→ Prompt
The records below should be written out again, exactly.

Object transformation records:
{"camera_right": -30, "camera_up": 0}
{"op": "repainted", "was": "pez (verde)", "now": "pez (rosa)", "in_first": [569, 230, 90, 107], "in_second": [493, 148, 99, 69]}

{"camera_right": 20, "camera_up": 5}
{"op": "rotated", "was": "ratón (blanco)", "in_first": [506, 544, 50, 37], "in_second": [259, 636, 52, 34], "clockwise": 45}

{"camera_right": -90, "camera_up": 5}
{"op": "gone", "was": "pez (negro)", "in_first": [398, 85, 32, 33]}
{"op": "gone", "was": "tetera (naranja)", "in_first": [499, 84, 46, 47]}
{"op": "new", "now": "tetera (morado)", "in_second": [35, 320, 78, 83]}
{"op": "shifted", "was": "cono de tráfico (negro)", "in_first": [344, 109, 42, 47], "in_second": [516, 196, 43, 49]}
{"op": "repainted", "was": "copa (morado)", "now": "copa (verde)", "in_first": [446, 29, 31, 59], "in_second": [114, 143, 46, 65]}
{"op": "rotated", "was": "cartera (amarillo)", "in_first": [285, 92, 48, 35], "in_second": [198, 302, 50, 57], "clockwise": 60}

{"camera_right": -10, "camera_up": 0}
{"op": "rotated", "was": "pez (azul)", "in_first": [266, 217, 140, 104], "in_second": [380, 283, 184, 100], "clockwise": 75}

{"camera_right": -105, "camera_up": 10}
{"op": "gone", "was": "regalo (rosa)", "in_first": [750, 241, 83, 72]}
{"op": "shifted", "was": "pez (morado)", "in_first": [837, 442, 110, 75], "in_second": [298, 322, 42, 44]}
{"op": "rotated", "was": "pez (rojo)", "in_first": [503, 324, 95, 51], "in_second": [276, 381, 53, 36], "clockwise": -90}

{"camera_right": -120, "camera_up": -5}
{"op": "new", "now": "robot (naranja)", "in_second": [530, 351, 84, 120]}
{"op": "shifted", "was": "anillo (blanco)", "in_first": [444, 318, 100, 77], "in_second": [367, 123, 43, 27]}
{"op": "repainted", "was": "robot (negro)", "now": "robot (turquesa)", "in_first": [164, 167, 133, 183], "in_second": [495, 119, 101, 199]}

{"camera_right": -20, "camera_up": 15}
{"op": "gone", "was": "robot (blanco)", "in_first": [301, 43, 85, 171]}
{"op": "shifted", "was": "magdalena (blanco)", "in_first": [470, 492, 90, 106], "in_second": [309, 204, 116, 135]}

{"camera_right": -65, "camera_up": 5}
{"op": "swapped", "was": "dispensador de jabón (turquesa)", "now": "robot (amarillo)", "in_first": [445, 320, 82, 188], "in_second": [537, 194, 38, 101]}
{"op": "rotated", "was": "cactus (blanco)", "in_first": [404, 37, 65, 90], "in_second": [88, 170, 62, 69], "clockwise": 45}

→ Written solution
{"camera_right": -30, "camera_up": 0}
{"op": "repainted", "was": "pez (verde)", "now": "pez (rosa)", "in_first": [569, 230, 90, 107], "in_second": [493, 148, 99, 69]}

{"camera_right": 20, "camera_up": 5}
{"op": "rotated", "was": "ratón (blanco)", "in_first": [506, 544, 50, 37], "in_second": [259, 636, 52, 34], "clockwise": 45}

{"camera_right": -90, "camera_up": 5}
{"op": "gone", "was": "pez (negro)", "in_first": [398, 85, 32, 33]}
{"op": "gone", "was": "tetera (naranja)", "in_first": [499, 84, 46, 47]}
{"op": "new", "now": "tetera (morado)", "in_second": [35, 320, 78, 83]}
{"op": "shifted", "was": "cono de tráfico (negro)", "in_first": [344, 109, 42, 47], "in_second": [516, 196, 43, 49]}
{"op": "repainted", "was": "copa (morado)", "now": "copa (verde)", "in_first": [446, 29, 31, 59], "in_second": [114, 143, 46, 65]}
{"op": "rotated", "was": "cartera (amarillo)", "in_first": [285, 92, 48, 35], "in_second": [198, 302, 50, 57], "clockwise": 60}

{"camera_right": -10, "camera_up": 0}
{"op": "rotated", "was": "pez (azul)", "in_first": [266, 217, 140, 104], "in_second": [380, 283, 184, 100], "clockwise": 75}

{"camera_right": -105, "camera_up": 10}
{"op": "gone", "was": "regalo (rosa)", "in_first": [750, 241, 83, 72]}
{"op": "shifted", "was": "pez (morado)", "in_first": [837, 442, 110, 75], "in_second": [298, 322, 42, 44]}
{"op": "rotated", "was": "pez (rojo)", "in_first": [503, 324, 95, 51], "in_second": [276, 381, 53, 36], "clockwise": -90}

{"camera_right": -120, "camera_up": -5}
{"op": "new", "now": "robot (naranja)", "in_second": [530, 351, 84, 120]}
{"op": "shifted", "was": "anillo (blanco)", "in_first": [444, 318, 100, 77], "in_second": [367, 123, 43, 27]}
{"op": "repainted", "was": "robot (negro)", "now": "robot (turquesa)", "in_first": [164, 167, 133, 183], "in_second": [495, 119, 101, 199]}

{"camera_right": -20, "camera_up": 15}
{"op": "gone", "was": "robot (blanco)", "in_first": [301, 43, 85, 171]}
{"op": "shifted", "was": "magdalena (blanco)", "in_first": [470, 492, 90, 106], "in_second": [309, 204, 116, 135]}

{"camera_right": -65, "camera_up": 5}
{"op": "swapped", "was": "dispensador de jabón (turquesa)", "now": "robot (amarillo)", "in_first": [445, 320, 82, 188], "in_second": [537, 194, 38, 101]}
{"op": "rotated", "was": "cactus (blanco)", "in_first": [404, 37, 65, 90], "in_second": [88, 170, 62, 69], "clockwise": 45}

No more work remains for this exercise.